**Task item:**
In the listing below, locate the line containing "JOY2 pin SW: A0 -> 10" and the line containing "LUX pin SDA: 14 -> TX". Output both of them and every line between, exactly as written, and nothing more.

**Provided entries:**
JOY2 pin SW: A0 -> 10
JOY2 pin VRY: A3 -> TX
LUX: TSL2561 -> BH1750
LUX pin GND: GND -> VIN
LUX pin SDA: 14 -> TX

* * *

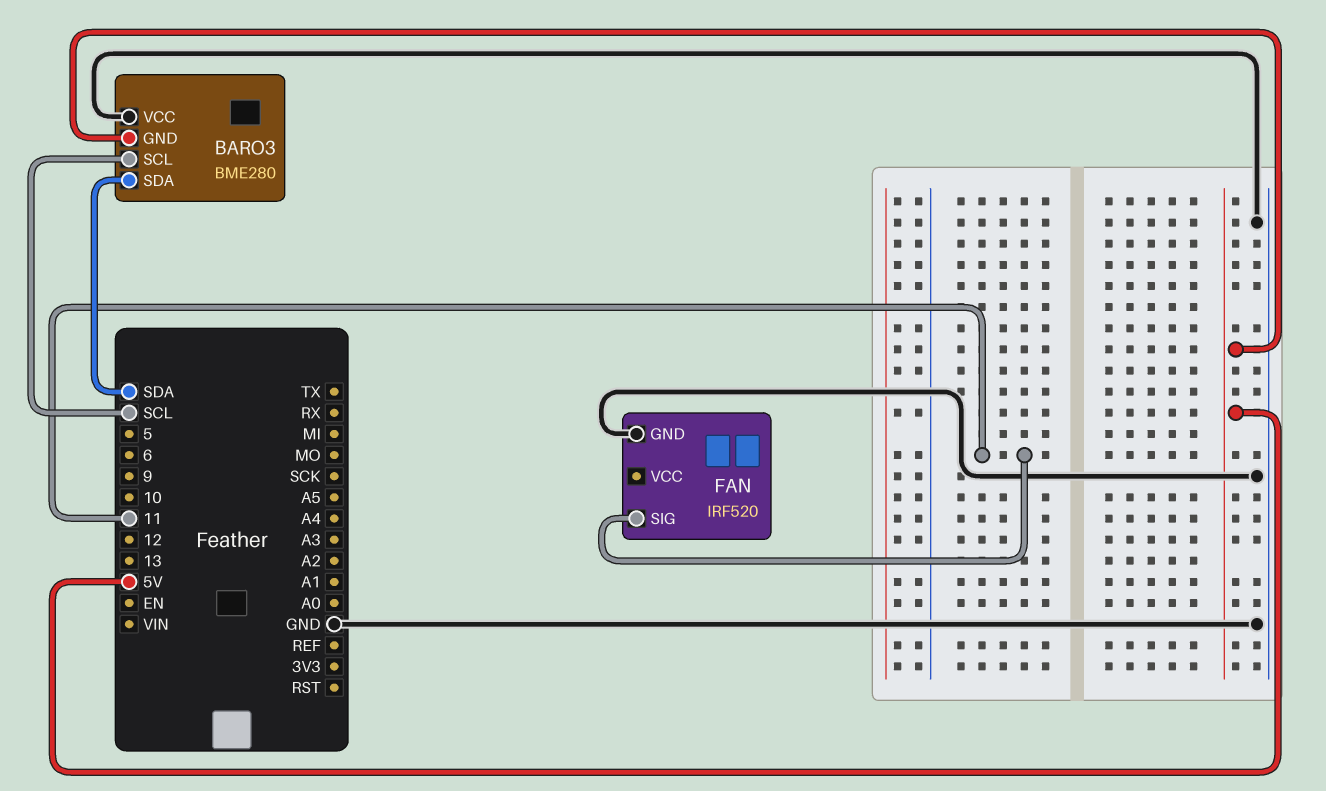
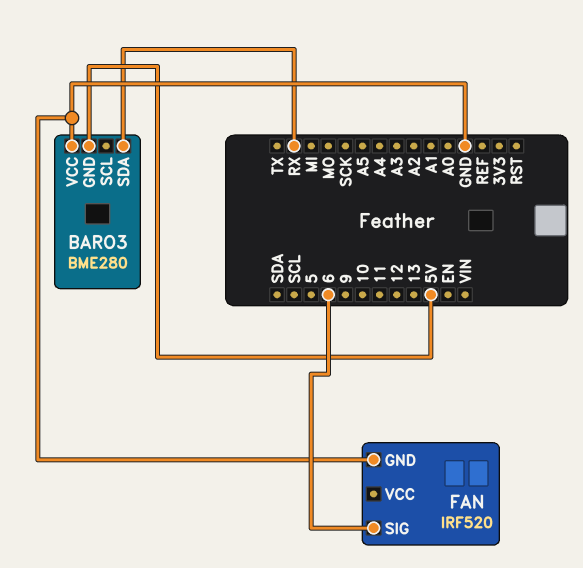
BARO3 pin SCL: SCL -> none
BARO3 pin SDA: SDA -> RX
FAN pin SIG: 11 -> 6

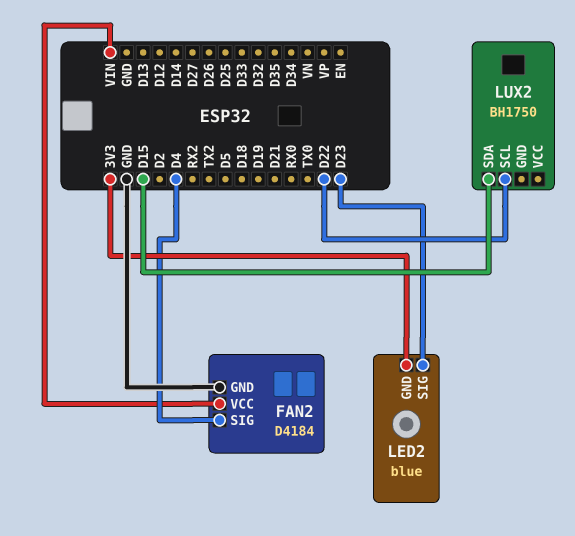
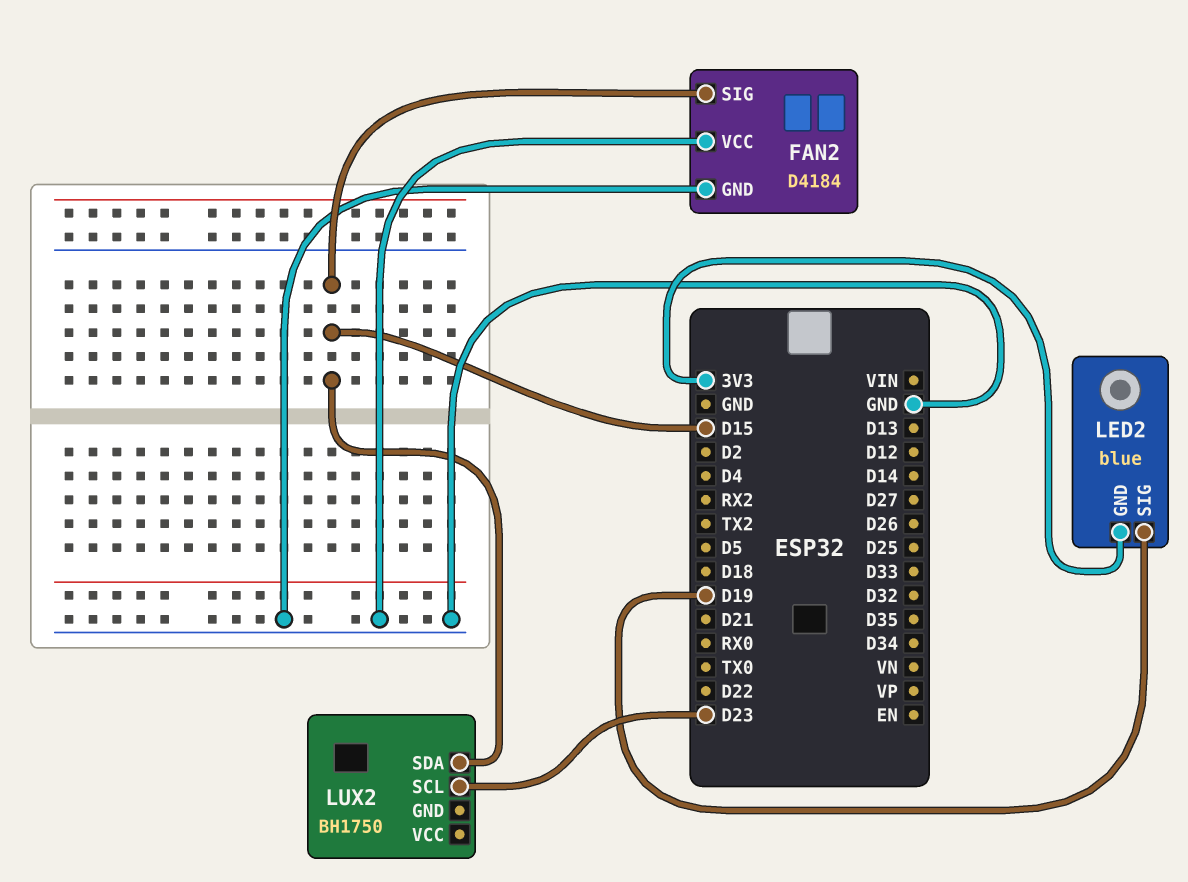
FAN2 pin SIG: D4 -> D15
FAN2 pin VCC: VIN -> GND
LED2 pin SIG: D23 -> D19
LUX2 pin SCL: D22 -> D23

...

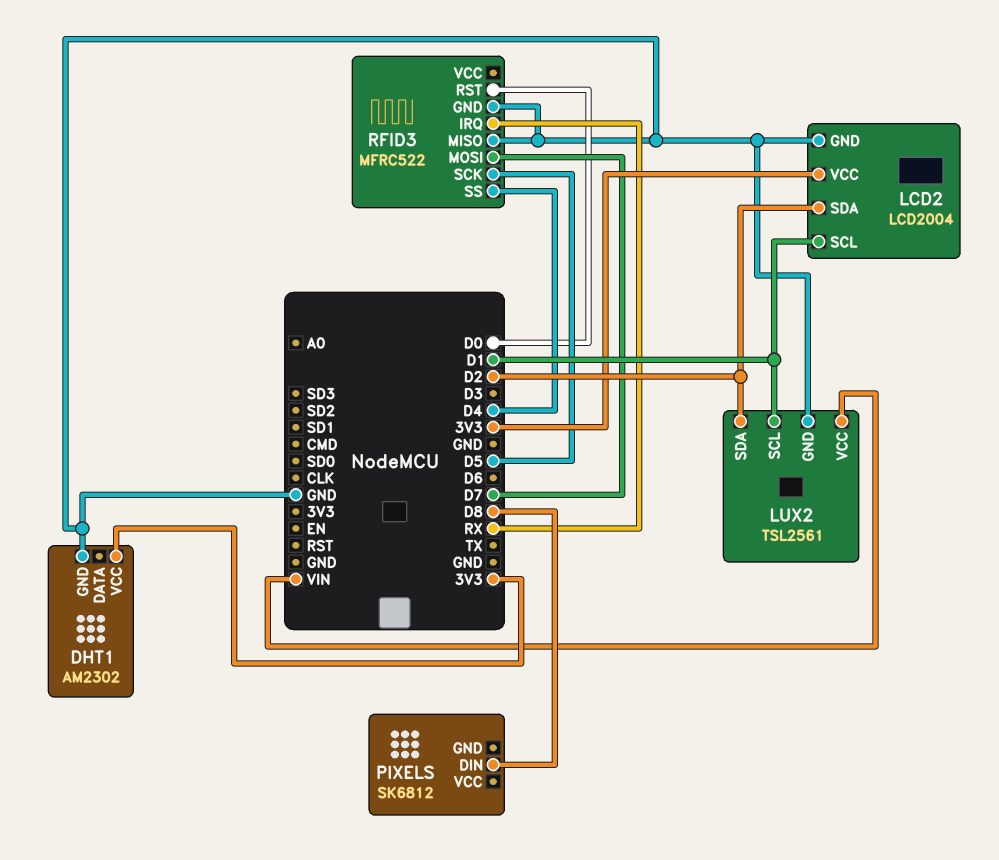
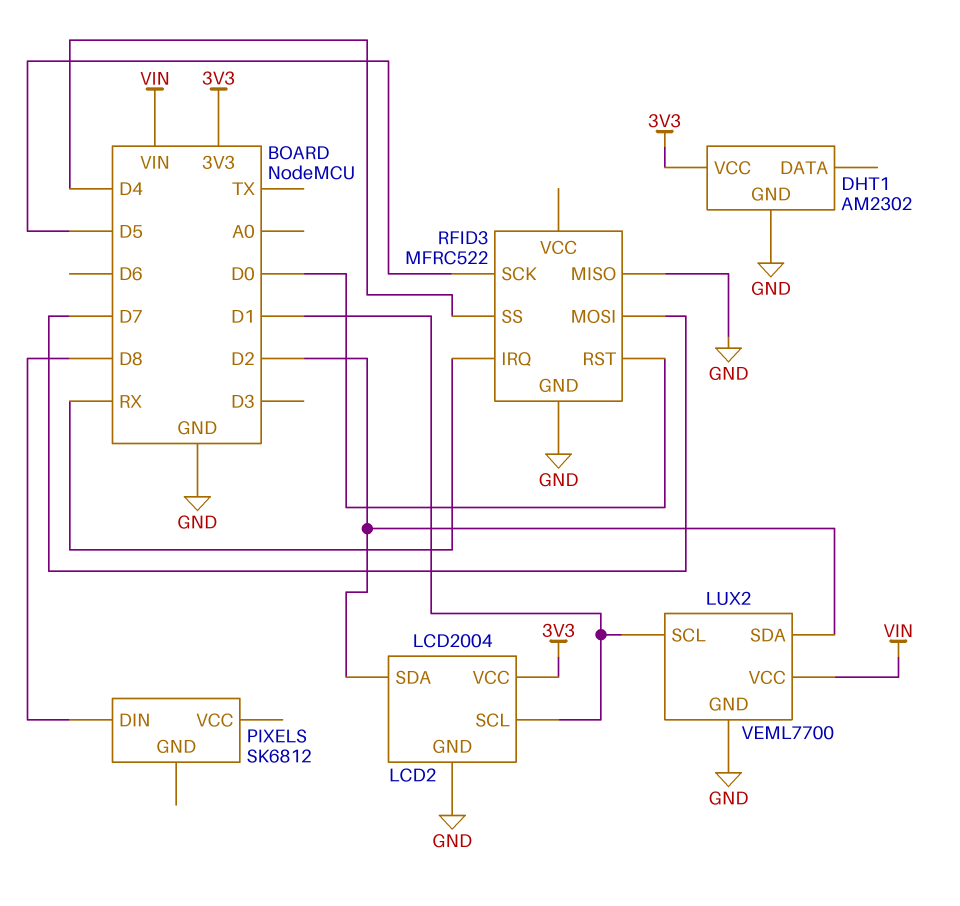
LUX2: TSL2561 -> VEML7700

**Task result:**
JOY2 pin SW: A0 -> 10
JOY2 pin VRY: A3 -> TX
LUX: TSL2561 -> BH1750
LUX pin GND: GND -> VIN
LUX pin SDA: 14 -> TX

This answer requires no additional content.